====== Task input ======
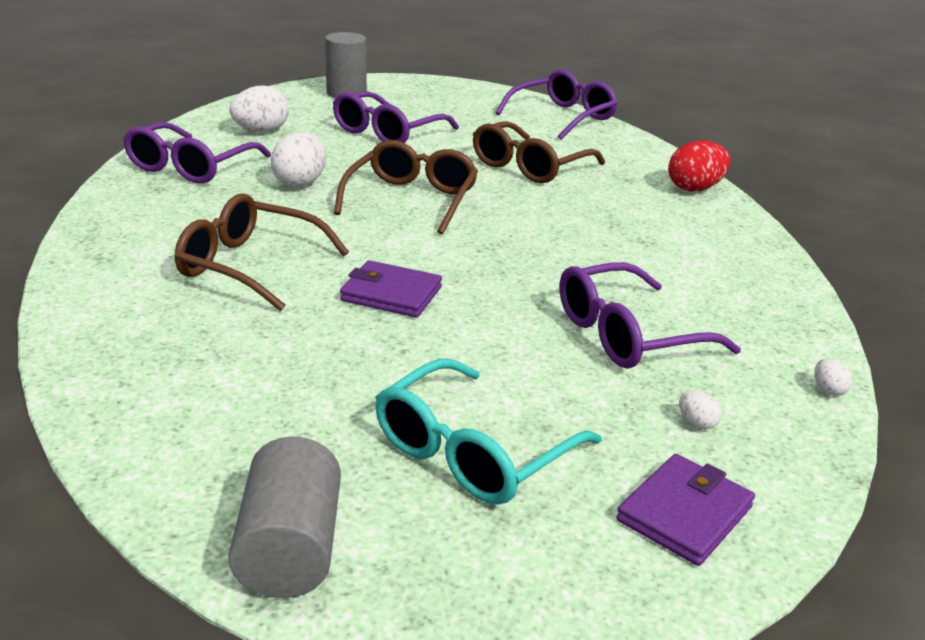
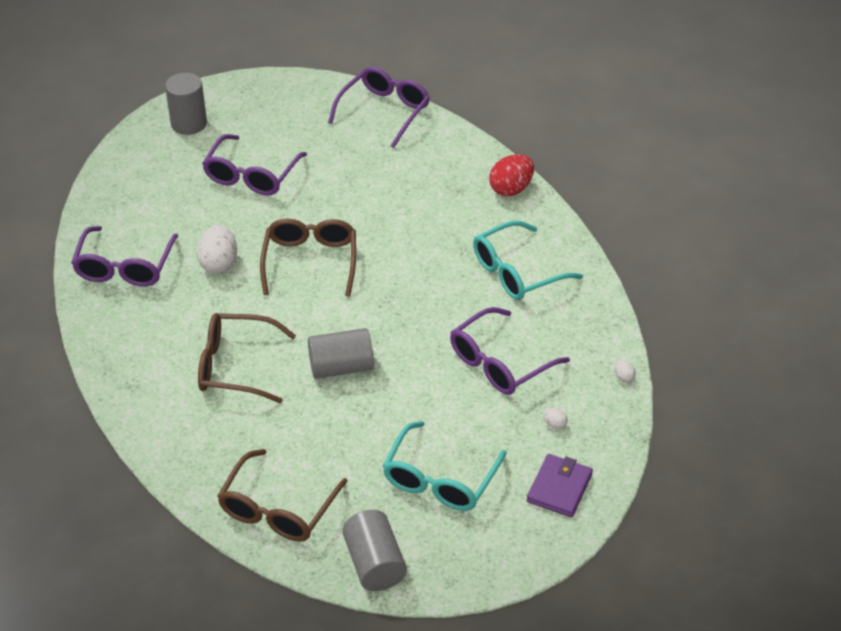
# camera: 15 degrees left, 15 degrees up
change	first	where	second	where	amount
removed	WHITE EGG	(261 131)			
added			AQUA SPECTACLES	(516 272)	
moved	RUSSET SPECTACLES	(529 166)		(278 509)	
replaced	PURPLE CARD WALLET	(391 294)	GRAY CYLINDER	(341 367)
======
====== Task input ======
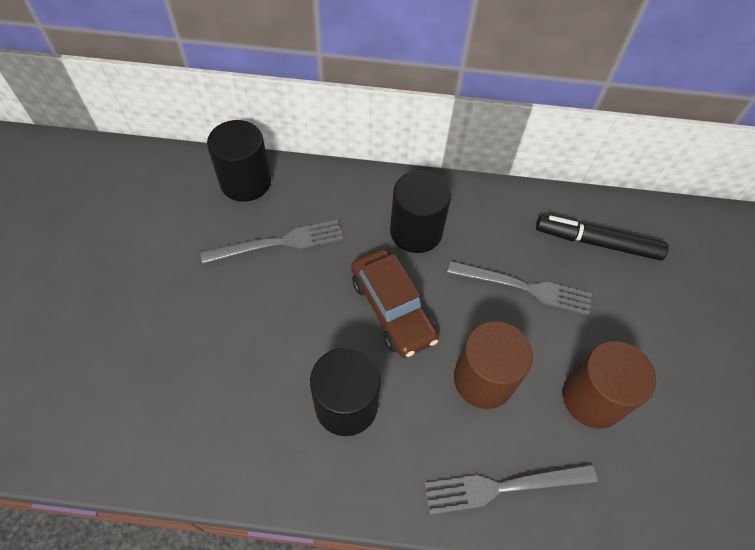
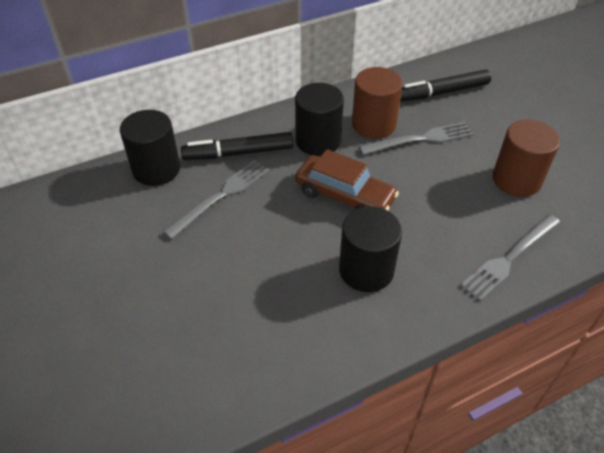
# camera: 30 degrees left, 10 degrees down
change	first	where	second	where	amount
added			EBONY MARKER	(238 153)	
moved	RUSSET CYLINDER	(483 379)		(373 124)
======
====== Task input ======
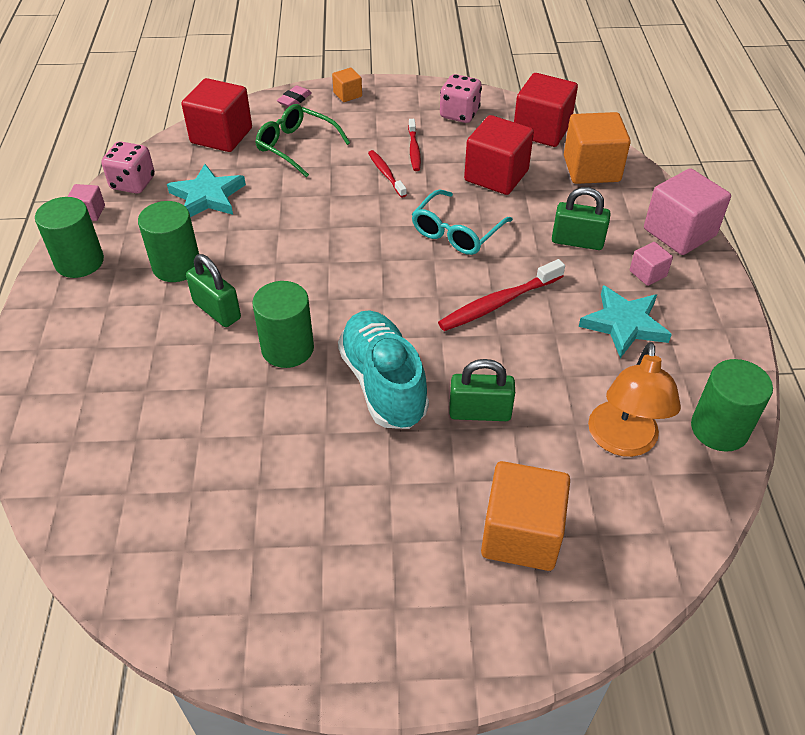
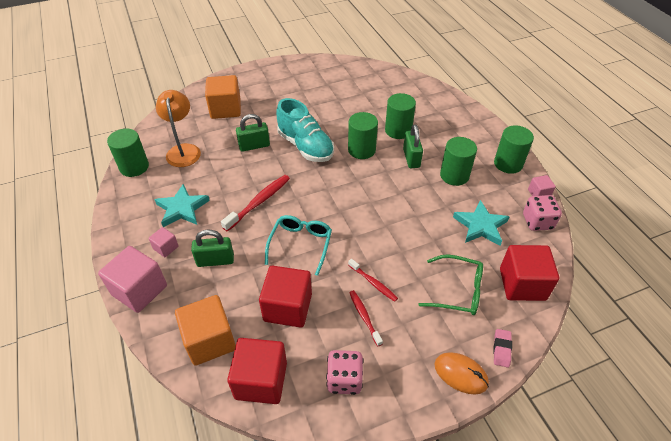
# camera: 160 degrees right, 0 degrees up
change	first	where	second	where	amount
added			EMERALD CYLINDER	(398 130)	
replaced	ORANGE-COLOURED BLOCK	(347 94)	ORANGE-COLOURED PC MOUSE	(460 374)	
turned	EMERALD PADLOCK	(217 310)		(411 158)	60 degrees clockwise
======
* [Task description] Lines above that include the string "camera" need to be copied.

* [Exercise solution]
# camera: 15 degrees left, 15 degrees up
# camera: 30 degrees left, 10 degrees down
# camera: 160 degrees right, 0 degrees up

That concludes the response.